** Opening TASK DATA block **

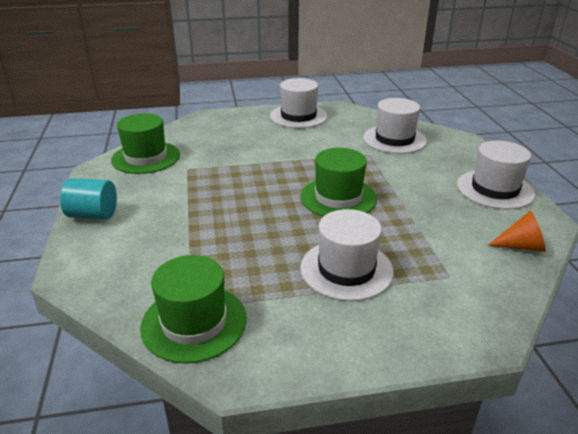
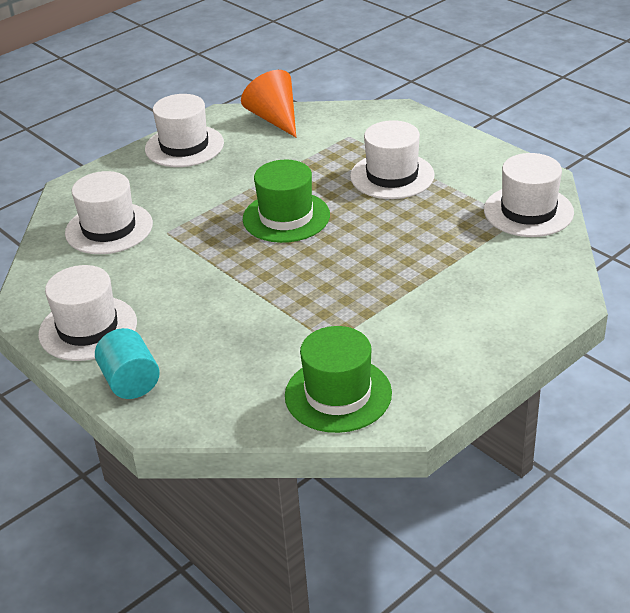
camera: 120 degrees left, 5 degrees up
(93, 215) = (488, 348): turquoise cylinder -> turquoise cylinder (131, 381)
(194, 322) = (528, 211): green hat -> white hat
(521, 246) = (274, 119): orange cone -> orange cone, size x1.51

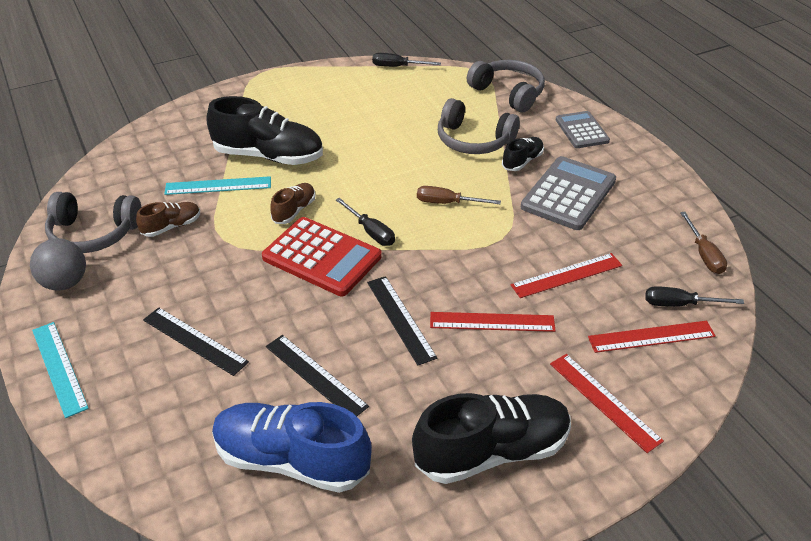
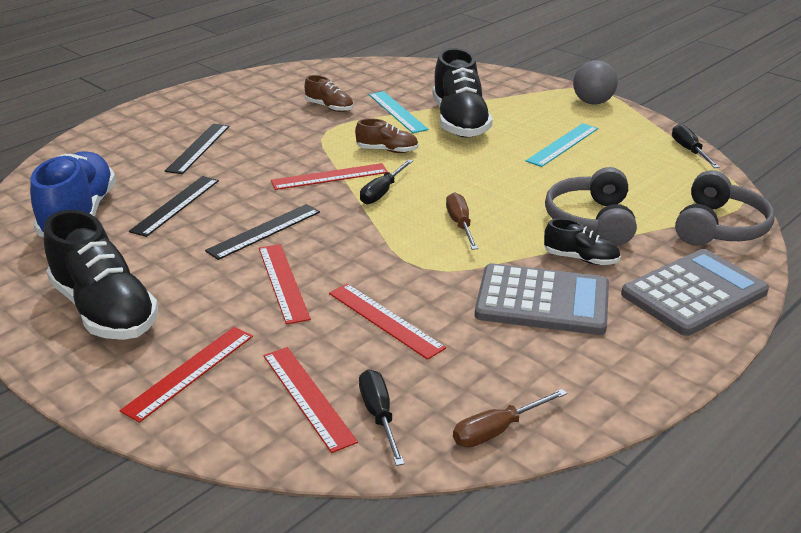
camera: 70 degrees right, 10 degrees down
(59, 368) = (152, 110): turquoise ruler -> turquoise ruler (562, 144)
(65, 283) = (241, 89): grey ball -> grey ball (592, 102)
(93, 233) = (302, 83): grey headphones -> none
(322, 257) = (329, 176): red calculator -> red ruler
(581, 130) = (694, 293): grey calculator -> grey calculator, size x1.60

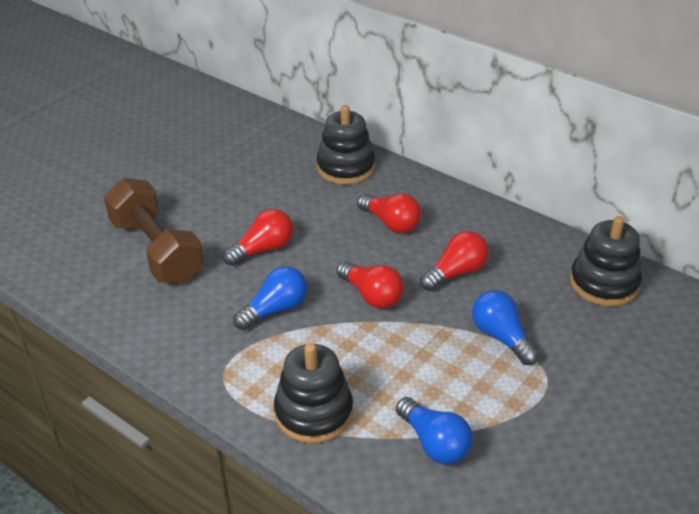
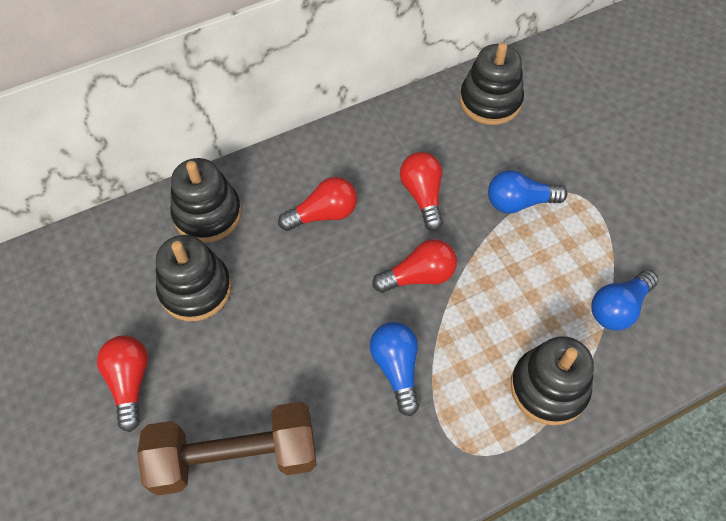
camera: 65 degrees left, 20 degrees up
(263, 249) = (297, 345): red light bulb -> red light bulb (130, 382)
(278, 185) = (195, 289): none -> black stacking toy
(434, 443) = (618, 308): blue light bulb -> blue light bulb turned 150 degrees clockwise

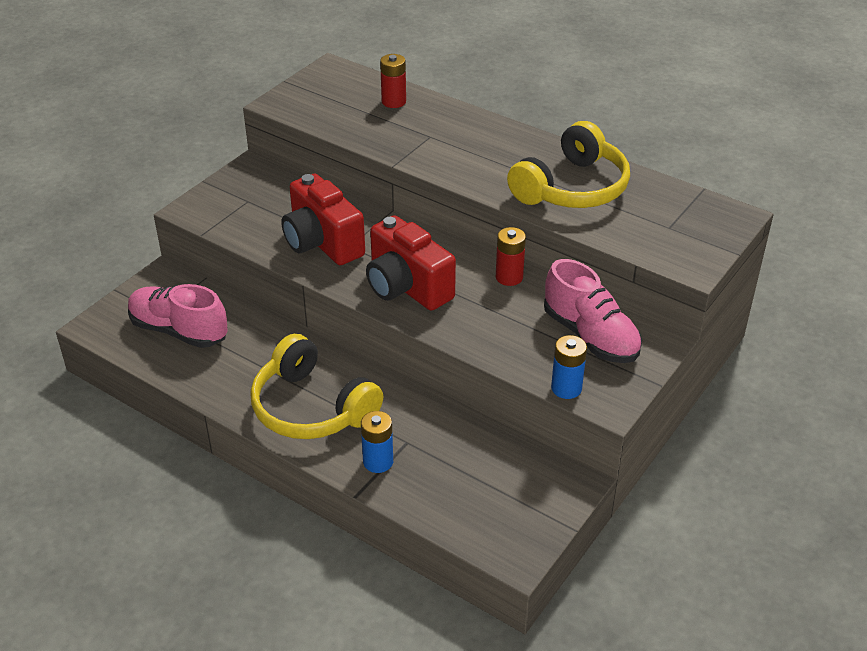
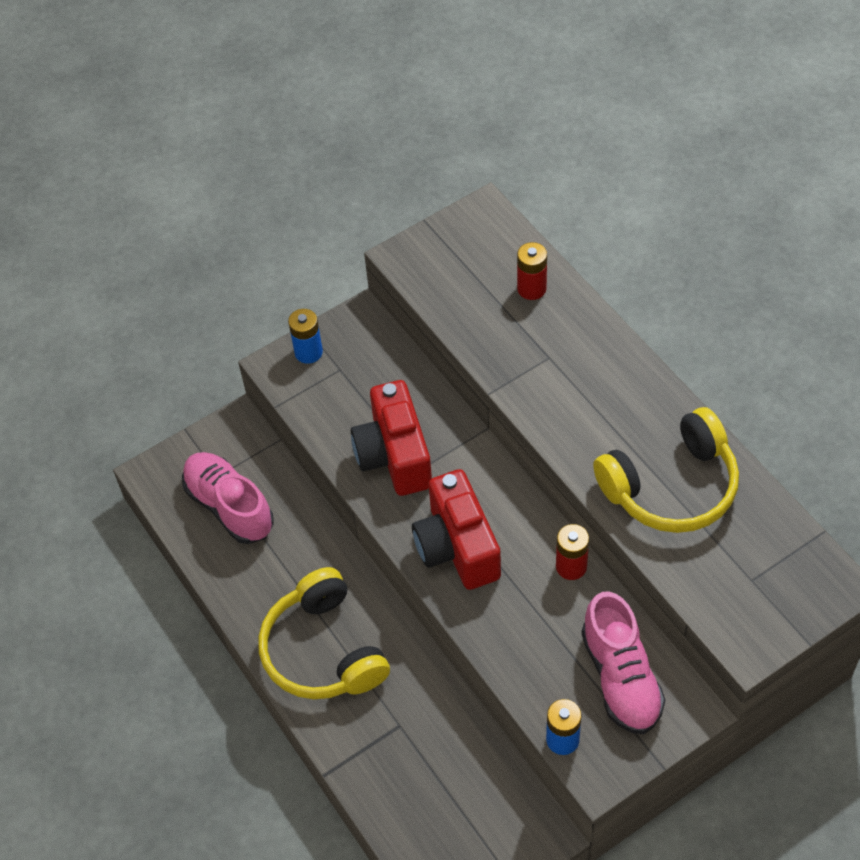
camera: 25 degrees right, 15 degrees up
(378, 461) = (362, 740): blue battery -> blue battery (308, 352)

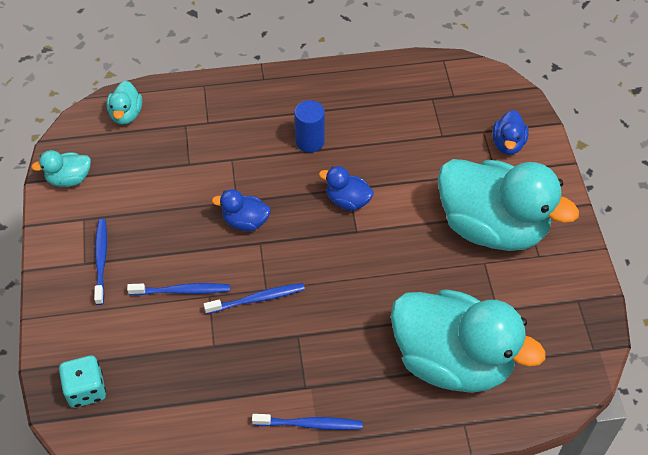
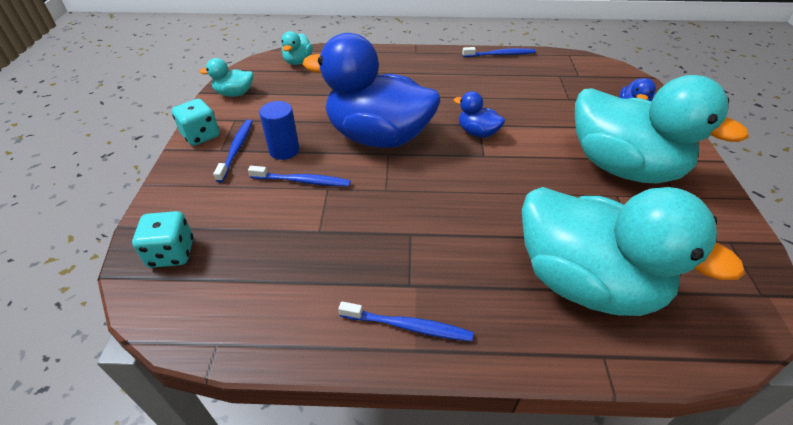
camera: 10 degrees right, 10 degrees down
(56, 247) = (201, 135): none -> turquoise dice
(245, 221) = (378, 137): blue duck -> blue duck, size x2.39
(257, 299) = (375, 197): blue toothbrush -> blue toothbrush (500, 54)
(310, 141) = (448, 91): blue cylinder -> blue cylinder (284, 150)

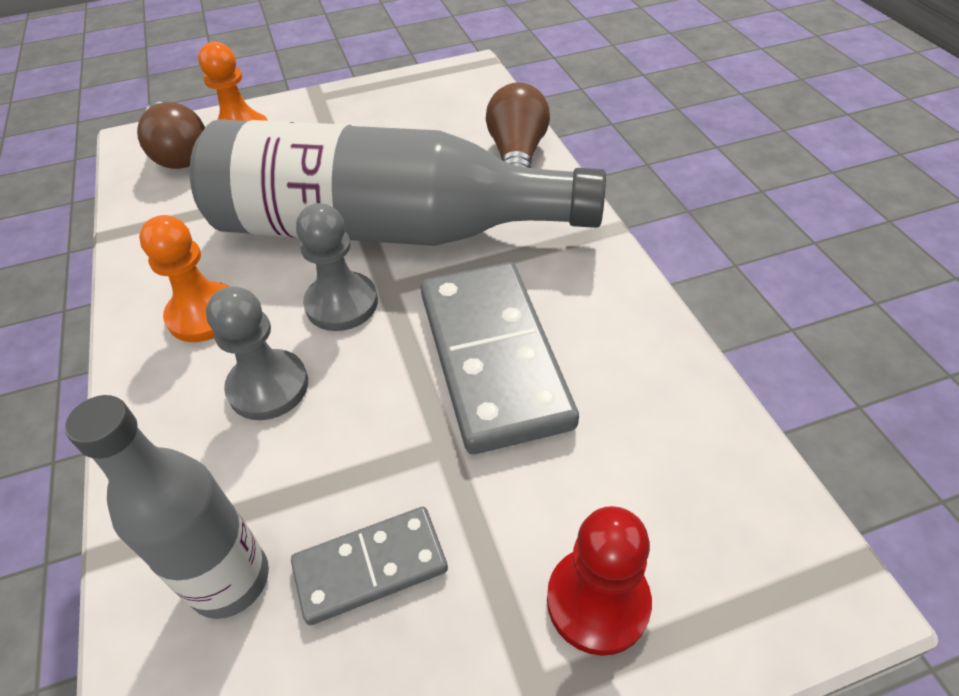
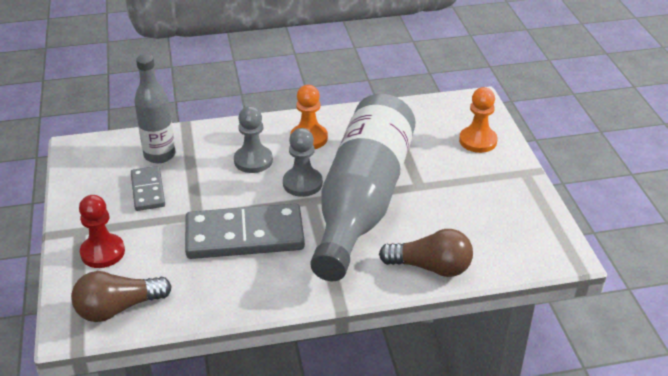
camera: 95 degrees right, 10 degrees down
(179, 153) = (458, 118): brown light bulb -> brown light bulb (118, 308)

** Closing TASK DATA block **

#### TASK DESCRIPTION
Exactly as written, copy the entries above without their pictures.

#### YOUR SOLUTION
camera: 120 degrees left, 5 degrees up
(93, 215) = (488, 348): turquoise cylinder -> turquoise cylinder (131, 381)
(194, 322) = (528, 211): green hat -> white hat
(521, 246) = (274, 119): orange cone -> orange cone, size x1.51

camera: 70 degrees right, 10 degrees down
(59, 368) = (152, 110): turquoise ruler -> turquoise ruler (562, 144)
(65, 283) = (241, 89): grey ball -> grey ball (592, 102)
(93, 233) = (302, 83): grey headphones -> none
(322, 257) = (329, 176): red calculator -> red ruler
(581, 130) = (694, 293): grey calculator -> grey calculator, size x1.60

camera: 65 degrees left, 20 degrees up
(263, 249) = (297, 345): red light bulb -> red light bulb (130, 382)
(278, 185) = (195, 289): none -> black stacking toy
(434, 443) = (618, 308): blue light bulb -> blue light bulb turned 150 degrees clockwise

camera: 25 degrees right, 15 degrees up
(378, 461) = (362, 740): blue battery -> blue battery (308, 352)

camera: 10 degrees right, 10 degrees down
(56, 247) = (201, 135): none -> turquoise dice
(245, 221) = (378, 137): blue duck -> blue duck, size x2.39
(257, 299) = (375, 197): blue toothbrush -> blue toothbrush (500, 54)
(310, 141) = (448, 91): blue cylinder -> blue cylinder (284, 150)

camera: 95 degrees right, 10 degrees down
(179, 153) = (458, 118): brown light bulb -> brown light bulb (118, 308)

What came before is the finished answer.